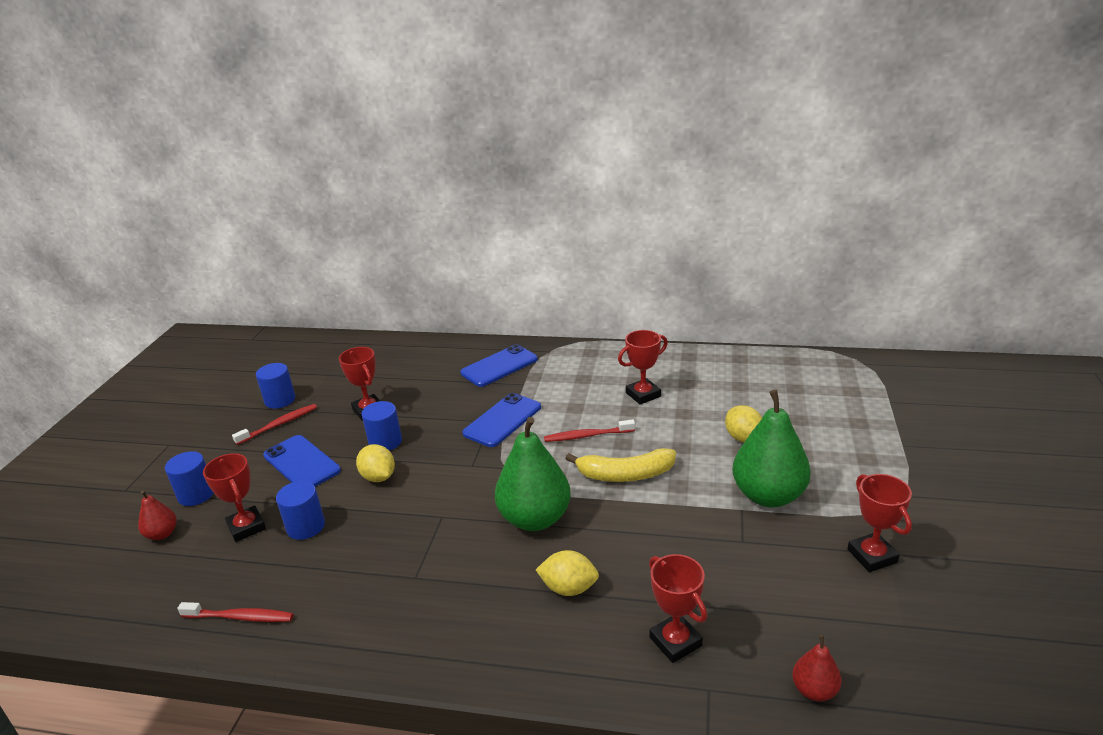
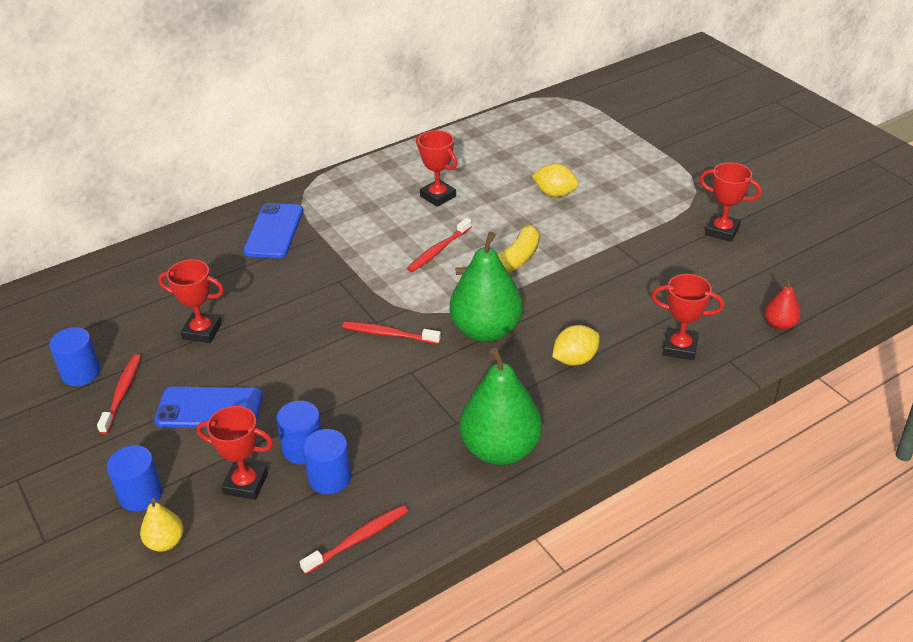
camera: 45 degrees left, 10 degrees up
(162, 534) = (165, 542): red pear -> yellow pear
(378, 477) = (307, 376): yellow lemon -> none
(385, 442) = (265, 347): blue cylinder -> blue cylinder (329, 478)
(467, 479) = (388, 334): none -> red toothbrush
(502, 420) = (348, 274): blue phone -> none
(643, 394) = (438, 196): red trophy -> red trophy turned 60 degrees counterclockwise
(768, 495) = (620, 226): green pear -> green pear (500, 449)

### Description of the task
Could you return the whole listing exactly, with every picture removed?

### Exercise answer
camera: 45 degrees left, 10 degrees up
(162, 534) = (165, 542): red pear -> yellow pear
(378, 477) = (307, 376): yellow lemon -> none
(385, 442) = (265, 347): blue cylinder -> blue cylinder (329, 478)
(467, 479) = (388, 334): none -> red toothbrush
(502, 420) = (348, 274): blue phone -> none
(643, 394) = (438, 196): red trophy -> red trophy turned 60 degrees counterclockwise
(768, 495) = (620, 226): green pear -> green pear (500, 449)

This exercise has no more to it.